### EXERCISE
Set every entry down again exactly, excluding any pictures.

### DATASET EXTRACT
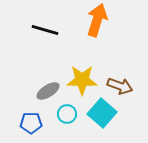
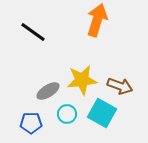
black line: moved 12 px left, 2 px down; rotated 20 degrees clockwise
yellow star: rotated 8 degrees counterclockwise
cyan square: rotated 12 degrees counterclockwise
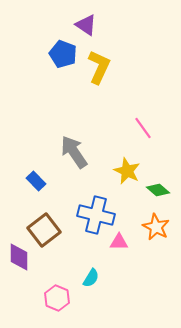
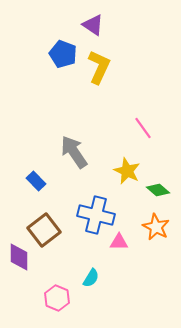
purple triangle: moved 7 px right
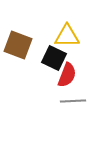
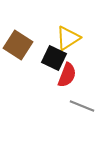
yellow triangle: moved 1 px right, 2 px down; rotated 32 degrees counterclockwise
brown square: rotated 12 degrees clockwise
gray line: moved 9 px right, 5 px down; rotated 25 degrees clockwise
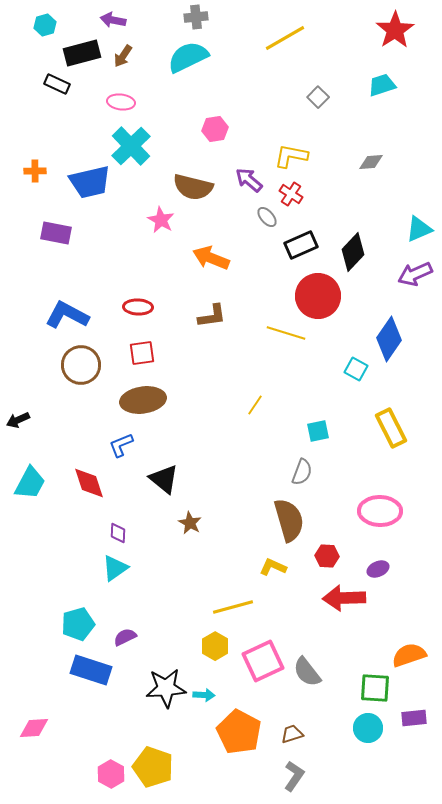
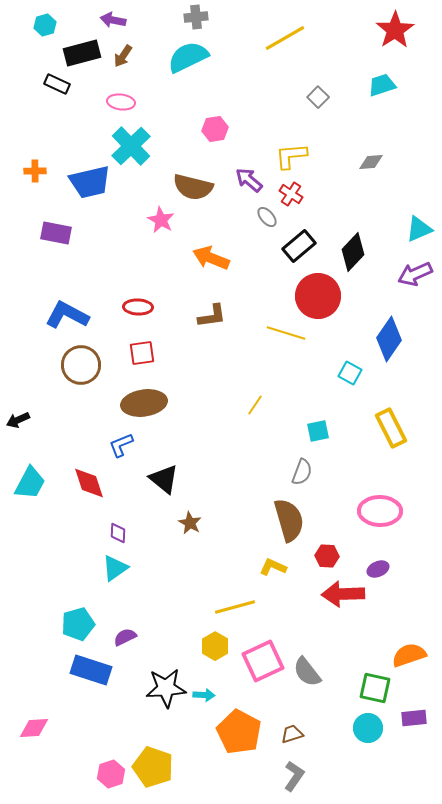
yellow L-shape at (291, 156): rotated 16 degrees counterclockwise
black rectangle at (301, 245): moved 2 px left, 1 px down; rotated 16 degrees counterclockwise
cyan square at (356, 369): moved 6 px left, 4 px down
brown ellipse at (143, 400): moved 1 px right, 3 px down
red arrow at (344, 598): moved 1 px left, 4 px up
yellow line at (233, 607): moved 2 px right
green square at (375, 688): rotated 8 degrees clockwise
pink hexagon at (111, 774): rotated 12 degrees clockwise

### EXERCISE RESPONSE
black line: moved 12 px left, 2 px down; rotated 20 degrees clockwise
yellow star: rotated 8 degrees counterclockwise
cyan square: rotated 12 degrees counterclockwise
purple triangle: moved 7 px right
yellow triangle: moved 1 px right, 2 px down; rotated 32 degrees counterclockwise
brown square: rotated 12 degrees clockwise
gray line: moved 9 px right, 5 px down; rotated 25 degrees clockwise
yellow L-shape at (291, 156): rotated 16 degrees counterclockwise
black rectangle at (301, 245): moved 2 px left, 1 px down; rotated 16 degrees counterclockwise
cyan square at (356, 369): moved 6 px left, 4 px down
brown ellipse at (143, 400): moved 1 px right, 3 px down
red arrow at (344, 598): moved 1 px left, 4 px up
yellow line at (233, 607): moved 2 px right
green square at (375, 688): rotated 8 degrees clockwise
pink hexagon at (111, 774): rotated 12 degrees clockwise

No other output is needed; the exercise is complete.